[Entries taken from a collection]
[Start of Attachment]
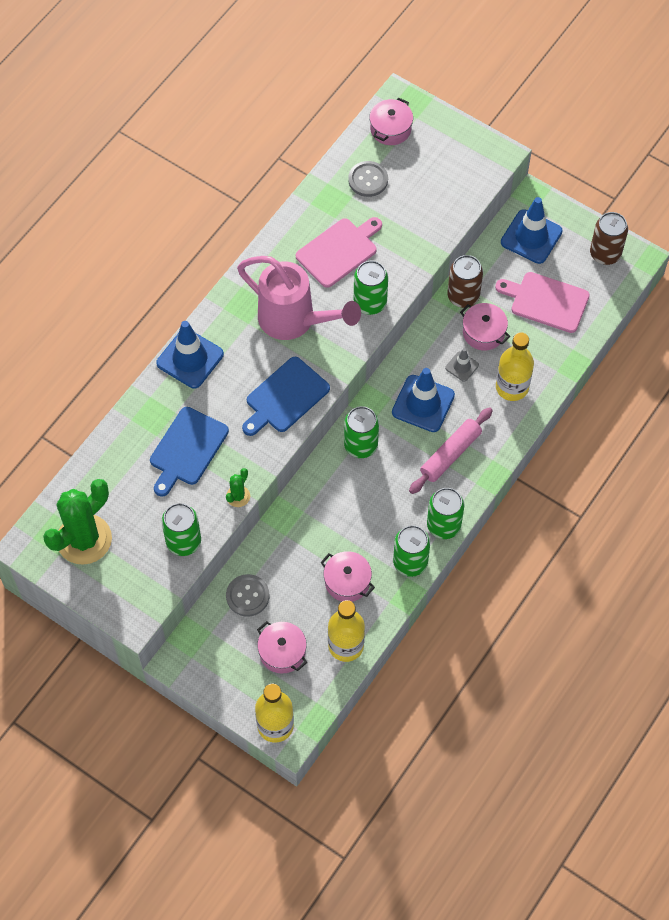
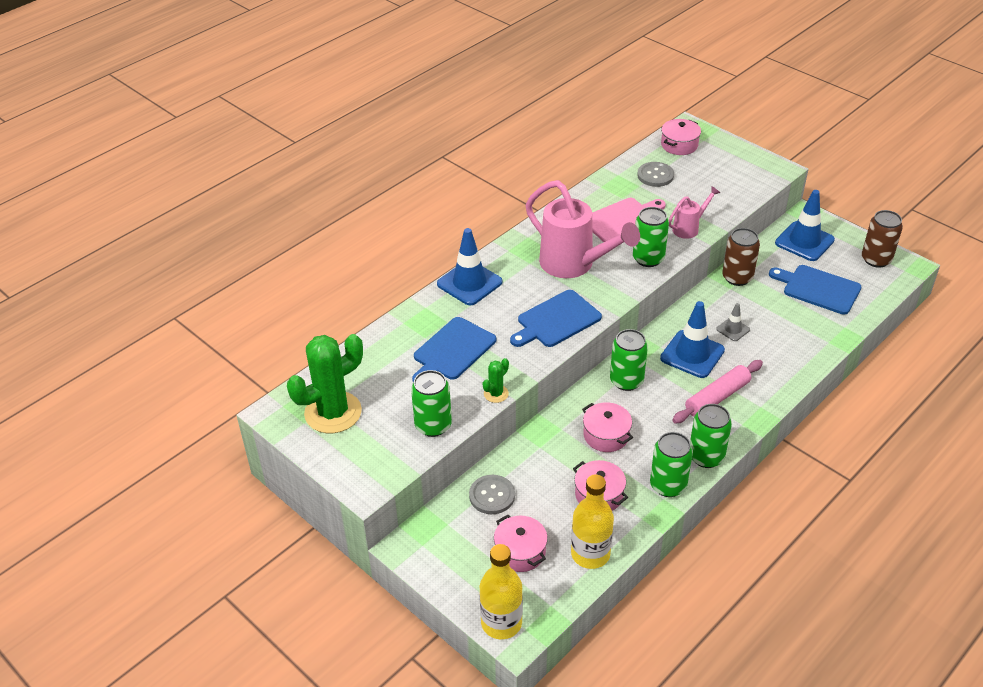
camera: 10 degrees right, 20 degrees down
(409, 254) = (689, 228): none -> pink watering can
(483, 332) = (756, 306): pink pot -> pink pot (606, 435)
(512, 387) = (782, 350): yellow bottle -> none
(546, 301) = (818, 289): pink cutting board -> blue cutting board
[End of Attachment]
Without including any pictures, output each entry above exactly as it appears.

camera: 10 degrees right, 20 degrees down
(409, 254) = (689, 228): none -> pink watering can
(483, 332) = (756, 306): pink pot -> pink pot (606, 435)
(512, 387) = (782, 350): yellow bottle -> none
(546, 301) = (818, 289): pink cutting board -> blue cutting board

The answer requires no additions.